- **Your objective**:
For this exercise, write each entry below out precisely and omit the pictures.

[Image sets with object changes]
--- START ---

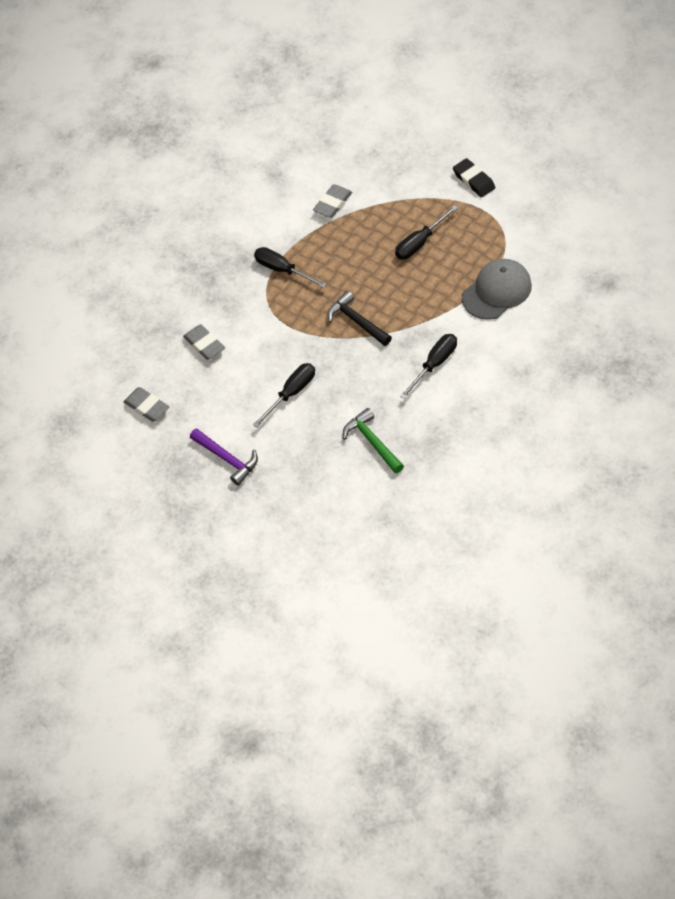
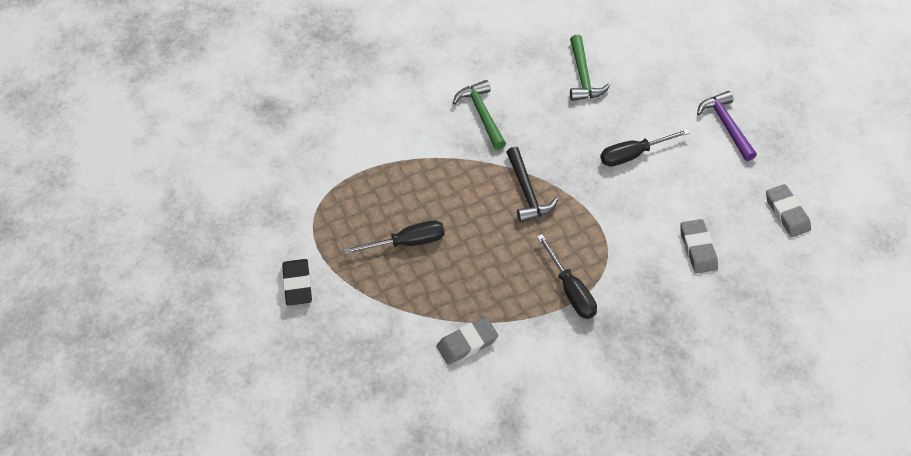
camera: 160 degrees left, 0 degrees up
(434, 364) = (481, 114): black screwdriver -> green hammer
(497, 291) = (372, 152): grey cap -> none

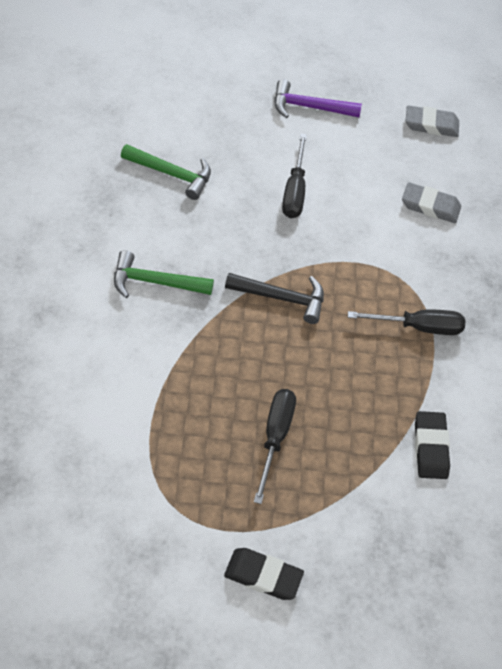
camera: 65 degrees left, 0 degrees up
(467, 343) = (430, 447): grey eraser -> black eraser

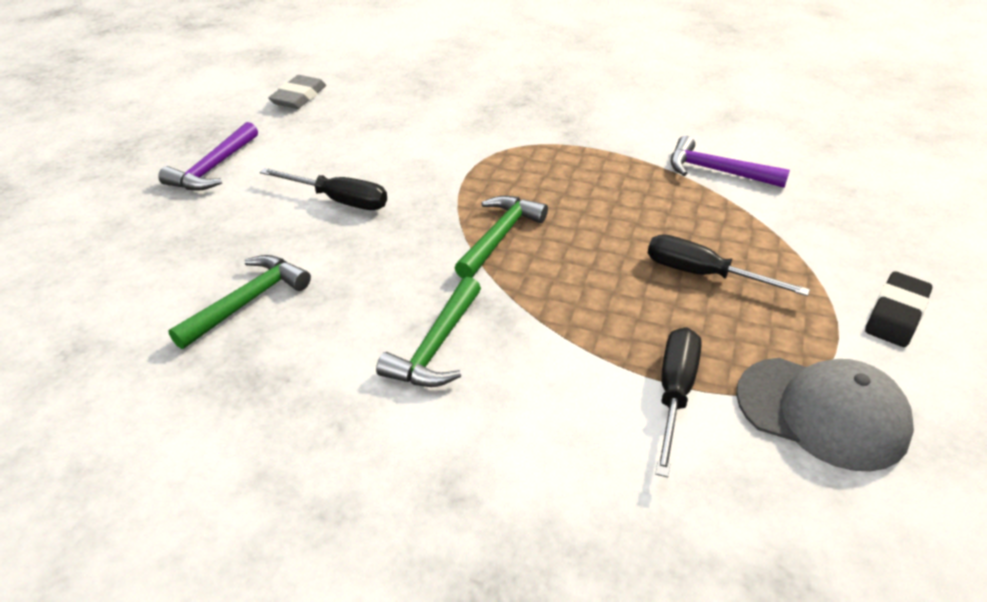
camera: 70 degrees left, 15 degrees down
(144, 511) = (822, 412): none -> grey cap
(282, 298) = (499, 236): black hammer -> green hammer
(418, 327) = (565, 152): black screwdriver -> black screwdriver (674, 394)
(430, 206) = (409, 117): grey eraser -> none
(430, 447) = (717, 171): black eraser -> purple hammer

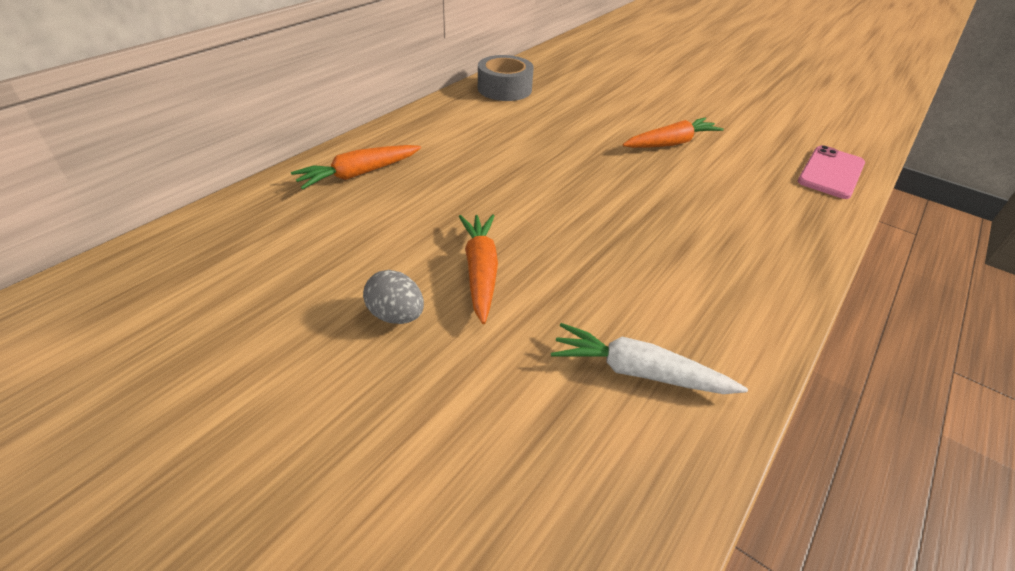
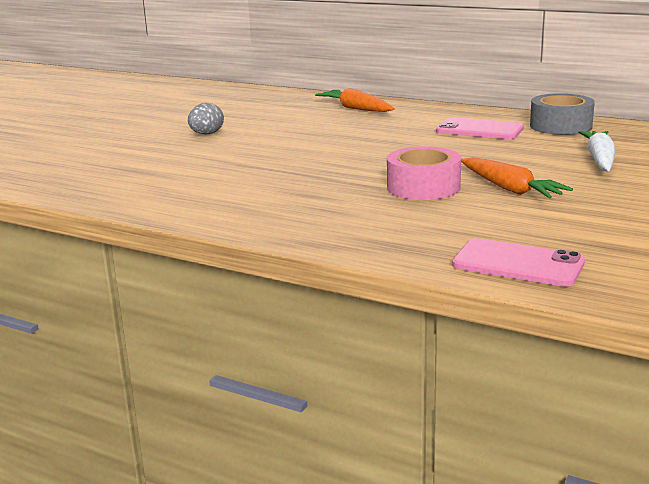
camera: 85 degrees right, 20 degrees down
(480, 271) = (254, 145): orange carrot -> none
(495, 122) = (479, 130): none -> pink phone
(639, 372) = (163, 185): white carrot -> white carrot (599, 160)
(663, 180) = (423, 187): none -> pink tape

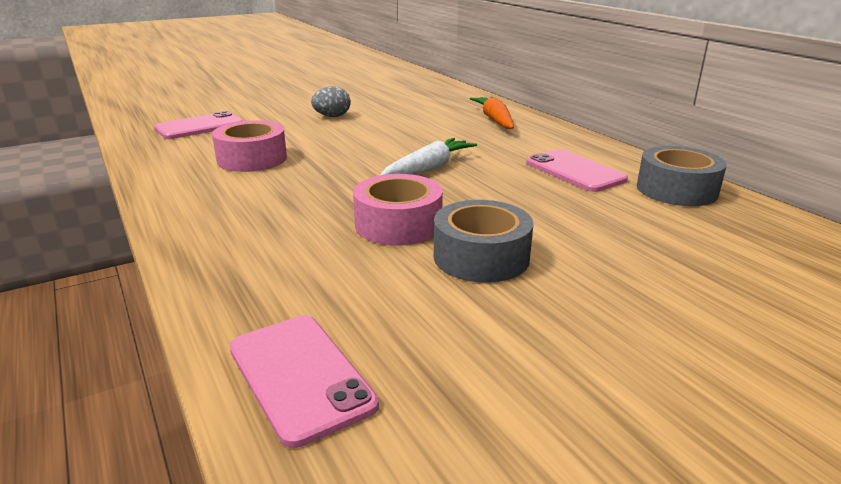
camera: 30 degrees right, 5 degrees up
(92, 168) = (199, 126): none -> pink phone
(211, 178) = (252, 159): none -> pink tape
(510, 189) = (481, 257): orange carrot -> grey tape
(599, 160) = (655, 250): white carrot -> white carrot (428, 168)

--- END ---

- **Solved problem**:
camera: 160 degrees left, 0 degrees up
(434, 364) = (481, 114): black screwdriver -> green hammer
(497, 291) = (372, 152): grey cap -> none

camera: 65 degrees left, 0 degrees up
(467, 343) = (430, 447): grey eraser -> black eraser

camera: 70 degrees left, 15 degrees down
(144, 511) = (822, 412): none -> grey cap
(282, 298) = (499, 236): black hammer -> green hammer
(418, 327) = (565, 152): black screwdriver -> black screwdriver (674, 394)
(430, 206) = (409, 117): grey eraser -> none
(430, 447) = (717, 171): black eraser -> purple hammer

camera: 85 degrees right, 20 degrees down
(480, 271) = (254, 145): orange carrot -> none
(495, 122) = (479, 130): none -> pink phone
(639, 372) = (163, 185): white carrot -> white carrot (599, 160)
(663, 180) = (423, 187): none -> pink tape

camera: 30 degrees right, 5 degrees up
(92, 168) = (199, 126): none -> pink phone
(211, 178) = (252, 159): none -> pink tape
(510, 189) = (481, 257): orange carrot -> grey tape
(599, 160) = (655, 250): white carrot -> white carrot (428, 168)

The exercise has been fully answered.